REQUIRED ACTION:
Below are the records; copy each line in them that holds the word "road".

RECORDS TO USE:
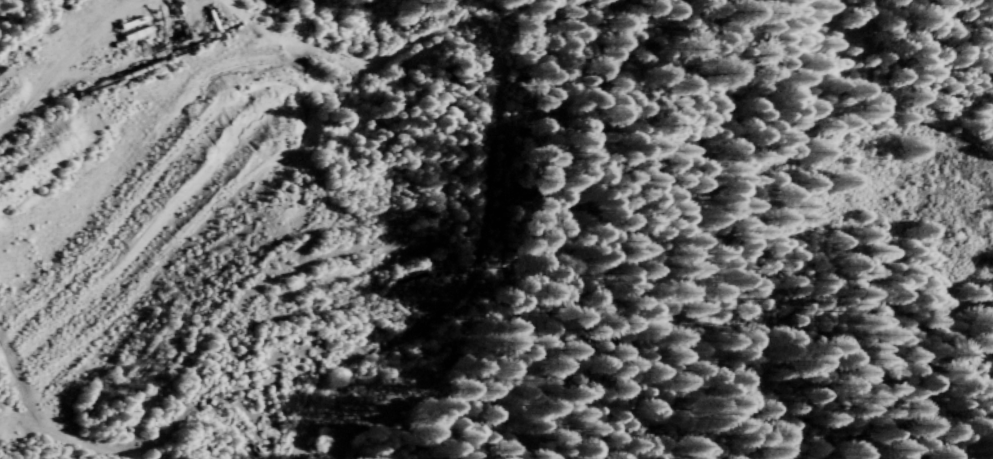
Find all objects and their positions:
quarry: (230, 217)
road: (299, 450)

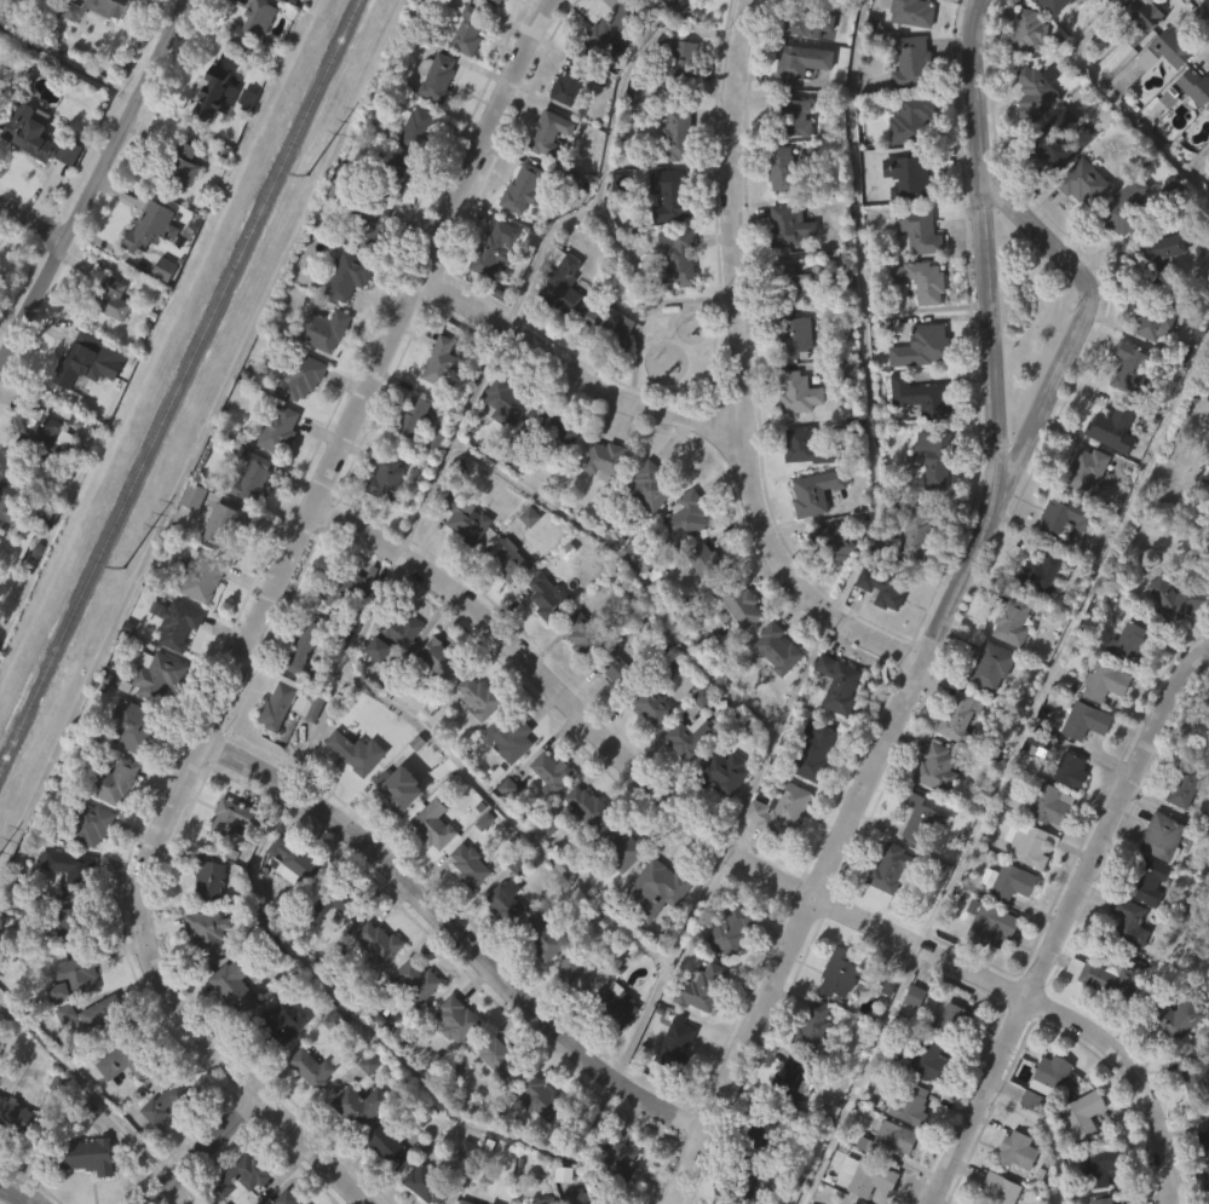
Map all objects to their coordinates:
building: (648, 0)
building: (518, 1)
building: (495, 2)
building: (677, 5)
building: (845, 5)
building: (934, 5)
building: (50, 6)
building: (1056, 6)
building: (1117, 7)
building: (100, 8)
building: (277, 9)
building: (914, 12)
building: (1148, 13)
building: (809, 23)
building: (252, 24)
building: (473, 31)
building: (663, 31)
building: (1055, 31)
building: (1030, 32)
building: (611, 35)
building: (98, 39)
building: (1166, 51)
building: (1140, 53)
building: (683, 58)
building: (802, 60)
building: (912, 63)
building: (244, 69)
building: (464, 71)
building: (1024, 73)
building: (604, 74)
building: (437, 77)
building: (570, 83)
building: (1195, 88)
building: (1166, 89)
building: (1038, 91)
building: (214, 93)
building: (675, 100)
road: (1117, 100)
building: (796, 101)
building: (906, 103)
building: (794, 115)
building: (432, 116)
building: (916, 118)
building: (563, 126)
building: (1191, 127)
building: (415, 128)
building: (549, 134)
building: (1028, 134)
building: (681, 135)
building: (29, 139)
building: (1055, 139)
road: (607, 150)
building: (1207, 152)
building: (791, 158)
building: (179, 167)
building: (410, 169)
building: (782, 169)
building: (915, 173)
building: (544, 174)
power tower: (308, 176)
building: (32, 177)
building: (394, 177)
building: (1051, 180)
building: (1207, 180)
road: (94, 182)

EXPECTED OUTPUT:
road: (299, 450)
road: (1117, 100)
road: (607, 150)
road: (94, 182)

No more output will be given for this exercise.